→ **Scene edit records**:
______________________________

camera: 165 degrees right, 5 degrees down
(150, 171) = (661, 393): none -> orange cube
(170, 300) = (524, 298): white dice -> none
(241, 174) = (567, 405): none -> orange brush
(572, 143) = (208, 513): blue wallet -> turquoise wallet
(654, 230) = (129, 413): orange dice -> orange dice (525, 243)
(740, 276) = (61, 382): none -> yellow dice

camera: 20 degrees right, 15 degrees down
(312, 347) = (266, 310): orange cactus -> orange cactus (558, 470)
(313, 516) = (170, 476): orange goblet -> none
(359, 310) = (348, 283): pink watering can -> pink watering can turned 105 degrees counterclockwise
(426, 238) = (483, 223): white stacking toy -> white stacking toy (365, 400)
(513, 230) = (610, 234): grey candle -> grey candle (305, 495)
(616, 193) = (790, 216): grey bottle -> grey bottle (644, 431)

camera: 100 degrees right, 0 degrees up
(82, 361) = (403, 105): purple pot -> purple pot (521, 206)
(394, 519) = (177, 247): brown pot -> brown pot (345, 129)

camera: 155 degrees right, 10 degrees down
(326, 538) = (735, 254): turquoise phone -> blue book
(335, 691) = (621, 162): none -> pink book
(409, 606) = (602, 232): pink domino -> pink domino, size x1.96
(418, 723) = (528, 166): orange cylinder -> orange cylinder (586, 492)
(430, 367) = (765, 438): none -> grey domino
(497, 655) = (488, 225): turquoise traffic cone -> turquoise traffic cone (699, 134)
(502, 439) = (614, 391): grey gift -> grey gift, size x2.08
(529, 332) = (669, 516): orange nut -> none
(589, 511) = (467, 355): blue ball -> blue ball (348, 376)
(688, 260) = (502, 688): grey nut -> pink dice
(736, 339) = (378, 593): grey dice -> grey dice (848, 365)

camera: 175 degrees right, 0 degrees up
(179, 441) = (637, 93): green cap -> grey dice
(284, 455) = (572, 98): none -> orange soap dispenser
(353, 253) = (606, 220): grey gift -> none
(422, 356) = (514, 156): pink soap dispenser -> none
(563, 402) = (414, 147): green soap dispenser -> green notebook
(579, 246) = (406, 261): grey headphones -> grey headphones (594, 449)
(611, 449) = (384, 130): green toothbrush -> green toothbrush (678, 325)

______________________________

→ **What to produce**: Each line from the one that contains "(736, 339) = (378, 593): grey" to the end of the data should be set down exactly, both ends included.

→ **Answer space**:
(736, 339) = (378, 593): grey dice -> grey dice (848, 365)

camera: 175 degrees right, 0 degrees up
(179, 441) = (637, 93): green cap -> grey dice
(284, 455) = (572, 98): none -> orange soap dispenser
(353, 253) = (606, 220): grey gift -> none
(422, 356) = (514, 156): pink soap dispenser -> none
(563, 402) = (414, 147): green soap dispenser -> green notebook
(579, 246) = (406, 261): grey headphones -> grey headphones (594, 449)
(611, 449) = (384, 130): green toothbrush -> green toothbrush (678, 325)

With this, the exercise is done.